◆ About this exercise
Looking through the material below, say how many lines contain the string "glasses" and add nothing more.

========================================

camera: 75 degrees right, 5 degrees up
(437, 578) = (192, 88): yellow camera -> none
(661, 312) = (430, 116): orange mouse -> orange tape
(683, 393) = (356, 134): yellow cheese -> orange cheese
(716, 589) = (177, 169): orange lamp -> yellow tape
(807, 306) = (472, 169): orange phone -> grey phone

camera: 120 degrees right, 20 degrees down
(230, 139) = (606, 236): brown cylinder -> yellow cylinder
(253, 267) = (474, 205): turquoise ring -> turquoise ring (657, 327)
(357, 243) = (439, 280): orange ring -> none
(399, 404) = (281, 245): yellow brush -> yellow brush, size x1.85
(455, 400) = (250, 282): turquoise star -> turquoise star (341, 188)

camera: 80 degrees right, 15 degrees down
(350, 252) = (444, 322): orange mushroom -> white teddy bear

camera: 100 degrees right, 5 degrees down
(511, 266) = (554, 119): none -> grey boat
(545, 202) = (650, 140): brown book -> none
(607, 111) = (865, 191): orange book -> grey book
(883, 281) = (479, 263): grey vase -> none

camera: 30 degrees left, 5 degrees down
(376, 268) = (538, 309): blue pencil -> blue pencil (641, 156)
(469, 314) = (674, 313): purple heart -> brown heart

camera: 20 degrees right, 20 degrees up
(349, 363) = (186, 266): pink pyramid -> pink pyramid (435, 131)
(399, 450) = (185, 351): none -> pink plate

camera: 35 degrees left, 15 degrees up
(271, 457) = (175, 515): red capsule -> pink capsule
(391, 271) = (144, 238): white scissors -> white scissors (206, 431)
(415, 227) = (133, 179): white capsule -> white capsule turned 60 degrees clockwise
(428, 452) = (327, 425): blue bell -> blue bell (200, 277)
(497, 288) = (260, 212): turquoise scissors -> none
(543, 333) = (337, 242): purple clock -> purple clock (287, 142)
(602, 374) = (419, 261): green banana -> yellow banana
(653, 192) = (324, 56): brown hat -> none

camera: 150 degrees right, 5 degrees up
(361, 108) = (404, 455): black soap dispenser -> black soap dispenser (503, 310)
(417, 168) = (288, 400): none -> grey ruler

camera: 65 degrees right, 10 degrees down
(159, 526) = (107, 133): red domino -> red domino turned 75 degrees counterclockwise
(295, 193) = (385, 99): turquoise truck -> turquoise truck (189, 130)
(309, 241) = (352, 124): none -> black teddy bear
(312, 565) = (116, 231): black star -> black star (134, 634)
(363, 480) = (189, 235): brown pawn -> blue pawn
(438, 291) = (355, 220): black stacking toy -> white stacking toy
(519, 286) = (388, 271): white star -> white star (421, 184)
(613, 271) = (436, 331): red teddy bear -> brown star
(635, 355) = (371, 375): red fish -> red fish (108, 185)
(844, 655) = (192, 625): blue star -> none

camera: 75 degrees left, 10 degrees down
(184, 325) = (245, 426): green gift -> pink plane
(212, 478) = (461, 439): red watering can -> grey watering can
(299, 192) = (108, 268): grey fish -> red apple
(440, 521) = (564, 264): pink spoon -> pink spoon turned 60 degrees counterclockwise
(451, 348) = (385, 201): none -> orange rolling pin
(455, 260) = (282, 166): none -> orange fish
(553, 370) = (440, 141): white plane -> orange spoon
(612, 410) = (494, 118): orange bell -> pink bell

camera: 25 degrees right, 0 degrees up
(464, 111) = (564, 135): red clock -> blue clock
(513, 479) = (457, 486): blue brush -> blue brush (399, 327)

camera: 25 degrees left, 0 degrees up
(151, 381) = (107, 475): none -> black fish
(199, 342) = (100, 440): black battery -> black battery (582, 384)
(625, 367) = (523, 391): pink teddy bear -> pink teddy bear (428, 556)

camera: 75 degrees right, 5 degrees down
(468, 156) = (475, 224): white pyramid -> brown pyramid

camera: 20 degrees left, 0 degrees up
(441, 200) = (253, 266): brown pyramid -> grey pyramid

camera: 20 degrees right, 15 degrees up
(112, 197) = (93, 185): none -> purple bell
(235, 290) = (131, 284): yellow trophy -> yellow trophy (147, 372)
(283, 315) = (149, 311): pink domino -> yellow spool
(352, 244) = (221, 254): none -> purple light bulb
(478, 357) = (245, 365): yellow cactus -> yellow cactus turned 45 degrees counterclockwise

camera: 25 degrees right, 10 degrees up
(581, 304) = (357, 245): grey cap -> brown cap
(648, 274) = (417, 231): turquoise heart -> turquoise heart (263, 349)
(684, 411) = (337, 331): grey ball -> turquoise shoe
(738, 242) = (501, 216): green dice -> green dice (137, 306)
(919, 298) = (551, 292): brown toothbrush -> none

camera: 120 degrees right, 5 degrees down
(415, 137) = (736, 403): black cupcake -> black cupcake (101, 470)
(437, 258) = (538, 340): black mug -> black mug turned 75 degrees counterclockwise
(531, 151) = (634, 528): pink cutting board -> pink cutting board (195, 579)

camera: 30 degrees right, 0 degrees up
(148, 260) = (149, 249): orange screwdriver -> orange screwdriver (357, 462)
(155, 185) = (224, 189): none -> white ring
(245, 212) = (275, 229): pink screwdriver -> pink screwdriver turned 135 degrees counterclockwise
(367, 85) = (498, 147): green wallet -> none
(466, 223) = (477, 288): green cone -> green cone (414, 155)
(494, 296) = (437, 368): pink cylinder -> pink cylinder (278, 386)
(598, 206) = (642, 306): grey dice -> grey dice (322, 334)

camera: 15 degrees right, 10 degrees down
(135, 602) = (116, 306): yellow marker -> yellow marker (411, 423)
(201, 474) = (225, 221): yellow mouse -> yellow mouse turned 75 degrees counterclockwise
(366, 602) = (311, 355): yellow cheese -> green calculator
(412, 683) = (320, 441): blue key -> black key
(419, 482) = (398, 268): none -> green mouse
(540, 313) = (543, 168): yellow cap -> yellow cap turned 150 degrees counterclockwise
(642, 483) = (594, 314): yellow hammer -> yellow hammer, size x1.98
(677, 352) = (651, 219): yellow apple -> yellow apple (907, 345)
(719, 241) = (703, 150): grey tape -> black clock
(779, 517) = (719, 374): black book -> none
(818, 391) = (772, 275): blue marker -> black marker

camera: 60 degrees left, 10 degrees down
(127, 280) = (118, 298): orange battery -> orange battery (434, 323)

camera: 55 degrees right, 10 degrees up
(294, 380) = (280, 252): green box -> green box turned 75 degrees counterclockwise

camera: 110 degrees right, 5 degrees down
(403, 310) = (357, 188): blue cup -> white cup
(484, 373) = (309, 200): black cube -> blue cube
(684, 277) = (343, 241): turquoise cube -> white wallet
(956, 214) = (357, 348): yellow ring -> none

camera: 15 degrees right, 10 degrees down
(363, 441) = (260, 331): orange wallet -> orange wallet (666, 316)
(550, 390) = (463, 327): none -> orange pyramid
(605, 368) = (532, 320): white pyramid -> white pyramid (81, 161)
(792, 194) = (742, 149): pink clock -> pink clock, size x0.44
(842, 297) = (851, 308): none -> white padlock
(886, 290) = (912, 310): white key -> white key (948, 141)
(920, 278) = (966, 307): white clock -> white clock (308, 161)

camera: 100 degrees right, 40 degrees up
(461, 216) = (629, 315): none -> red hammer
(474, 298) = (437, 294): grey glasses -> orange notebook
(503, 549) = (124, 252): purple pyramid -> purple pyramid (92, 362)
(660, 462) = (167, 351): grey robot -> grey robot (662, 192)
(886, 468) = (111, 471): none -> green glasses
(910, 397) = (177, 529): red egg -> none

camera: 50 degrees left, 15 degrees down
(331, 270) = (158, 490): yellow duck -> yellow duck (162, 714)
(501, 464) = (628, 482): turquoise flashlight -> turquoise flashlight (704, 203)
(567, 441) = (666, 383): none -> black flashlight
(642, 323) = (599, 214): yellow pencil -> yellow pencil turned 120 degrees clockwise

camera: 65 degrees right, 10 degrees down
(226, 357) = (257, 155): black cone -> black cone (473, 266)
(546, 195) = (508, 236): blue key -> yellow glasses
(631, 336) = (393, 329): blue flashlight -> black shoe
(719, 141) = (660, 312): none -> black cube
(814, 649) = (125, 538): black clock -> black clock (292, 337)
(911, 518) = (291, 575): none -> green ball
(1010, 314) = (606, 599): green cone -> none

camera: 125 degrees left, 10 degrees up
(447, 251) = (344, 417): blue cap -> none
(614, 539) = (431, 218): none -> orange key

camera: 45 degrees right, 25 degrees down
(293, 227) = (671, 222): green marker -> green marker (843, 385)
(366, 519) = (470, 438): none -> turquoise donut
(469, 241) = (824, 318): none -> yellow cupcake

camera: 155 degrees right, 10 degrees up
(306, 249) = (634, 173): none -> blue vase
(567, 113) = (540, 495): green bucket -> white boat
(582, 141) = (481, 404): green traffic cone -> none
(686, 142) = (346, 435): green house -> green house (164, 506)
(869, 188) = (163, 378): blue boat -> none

========================================

◆ Answer for the task
3